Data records
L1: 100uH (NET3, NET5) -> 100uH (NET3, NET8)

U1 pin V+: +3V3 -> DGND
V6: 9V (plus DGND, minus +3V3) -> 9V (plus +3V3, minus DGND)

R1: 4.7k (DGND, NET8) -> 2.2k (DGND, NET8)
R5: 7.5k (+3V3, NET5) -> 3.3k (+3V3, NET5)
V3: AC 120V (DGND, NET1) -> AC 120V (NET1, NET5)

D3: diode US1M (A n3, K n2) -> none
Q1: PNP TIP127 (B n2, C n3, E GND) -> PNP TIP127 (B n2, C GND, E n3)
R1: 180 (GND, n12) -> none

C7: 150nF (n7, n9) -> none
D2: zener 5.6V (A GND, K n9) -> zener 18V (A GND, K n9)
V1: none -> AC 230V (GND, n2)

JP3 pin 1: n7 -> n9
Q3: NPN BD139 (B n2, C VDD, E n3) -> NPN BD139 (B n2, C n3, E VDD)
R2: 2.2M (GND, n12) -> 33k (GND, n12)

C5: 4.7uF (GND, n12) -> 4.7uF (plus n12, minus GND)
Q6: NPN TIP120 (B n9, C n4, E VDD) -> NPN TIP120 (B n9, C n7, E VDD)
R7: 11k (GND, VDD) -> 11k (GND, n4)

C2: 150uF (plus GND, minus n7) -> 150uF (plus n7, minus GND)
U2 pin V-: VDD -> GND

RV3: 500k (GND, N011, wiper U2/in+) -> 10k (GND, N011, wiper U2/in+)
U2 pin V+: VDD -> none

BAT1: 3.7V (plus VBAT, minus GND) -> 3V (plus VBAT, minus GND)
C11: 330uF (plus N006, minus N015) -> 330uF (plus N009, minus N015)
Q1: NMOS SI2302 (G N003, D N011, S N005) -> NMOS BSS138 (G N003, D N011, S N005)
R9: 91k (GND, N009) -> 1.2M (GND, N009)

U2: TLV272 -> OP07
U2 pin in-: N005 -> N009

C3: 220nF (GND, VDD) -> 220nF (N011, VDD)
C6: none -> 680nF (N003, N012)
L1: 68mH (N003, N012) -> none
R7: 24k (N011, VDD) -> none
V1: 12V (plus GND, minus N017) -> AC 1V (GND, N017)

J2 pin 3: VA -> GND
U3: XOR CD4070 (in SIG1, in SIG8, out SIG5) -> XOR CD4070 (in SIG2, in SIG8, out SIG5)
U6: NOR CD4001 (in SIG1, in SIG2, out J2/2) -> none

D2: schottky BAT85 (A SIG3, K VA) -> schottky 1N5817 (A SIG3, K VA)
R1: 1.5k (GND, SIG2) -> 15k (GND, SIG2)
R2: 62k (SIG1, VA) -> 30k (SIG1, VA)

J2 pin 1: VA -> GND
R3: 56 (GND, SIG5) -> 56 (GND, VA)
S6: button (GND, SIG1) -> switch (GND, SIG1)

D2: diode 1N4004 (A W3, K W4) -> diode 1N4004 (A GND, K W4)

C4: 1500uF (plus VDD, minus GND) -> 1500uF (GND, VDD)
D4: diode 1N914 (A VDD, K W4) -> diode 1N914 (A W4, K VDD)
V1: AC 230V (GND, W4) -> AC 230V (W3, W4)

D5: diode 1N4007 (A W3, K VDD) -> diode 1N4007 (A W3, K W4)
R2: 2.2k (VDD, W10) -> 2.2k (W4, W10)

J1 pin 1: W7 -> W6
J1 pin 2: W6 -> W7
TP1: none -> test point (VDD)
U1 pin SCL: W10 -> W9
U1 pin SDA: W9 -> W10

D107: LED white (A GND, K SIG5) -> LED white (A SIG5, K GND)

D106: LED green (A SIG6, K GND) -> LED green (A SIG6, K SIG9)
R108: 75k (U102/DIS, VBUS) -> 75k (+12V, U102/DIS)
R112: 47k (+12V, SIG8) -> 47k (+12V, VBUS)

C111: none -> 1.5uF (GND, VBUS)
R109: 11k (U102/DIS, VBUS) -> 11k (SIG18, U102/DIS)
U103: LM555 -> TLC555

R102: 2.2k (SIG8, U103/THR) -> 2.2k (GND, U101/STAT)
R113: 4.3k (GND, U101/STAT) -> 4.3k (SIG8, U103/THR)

**WORK INSTRUCTION**
Looking at the records above, return exactly the lines from the line with "Q1: PNP TIP127" to the line with "Q1: NMOS SI2302", both ends included.

**TASK OUTPUT**
Q1: PNP TIP127 (B n2, C n3, E GND) -> PNP TIP127 (B n2, C GND, E n3)
R1: 180 (GND, n12) -> none

C7: 150nF (n7, n9) -> none
D2: zener 5.6V (A GND, K n9) -> zener 18V (A GND, K n9)
V1: none -> AC 230V (GND, n2)

JP3 pin 1: n7 -> n9
Q3: NPN BD139 (B n2, C VDD, E n3) -> NPN BD139 (B n2, C n3, E VDD)
R2: 2.2M (GND, n12) -> 33k (GND, n12)

C5: 4.7uF (GND, n12) -> 4.7uF (plus n12, minus GND)
Q6: NPN TIP120 (B n9, C n4, E VDD) -> NPN TIP120 (B n9, C n7, E VDD)
R7: 11k (GND, VDD) -> 11k (GND, n4)

C2: 150uF (plus GND, minus n7) -> 150uF (plus n7, minus GND)
U2 pin V-: VDD -> GND

RV3: 500k (GND, N011, wiper U2/in+) -> 10k (GND, N011, wiper U2/in+)
U2 pin V+: VDD -> none

BAT1: 3.7V (plus VBAT, minus GND) -> 3V (plus VBAT, minus GND)
C11: 330uF (plus N006, minus N015) -> 330uF (plus N009, minus N015)
Q1: NMOS SI2302 (G N003, D N011, S N005) -> NMOS BSS138 (G N003, D N011, S N005)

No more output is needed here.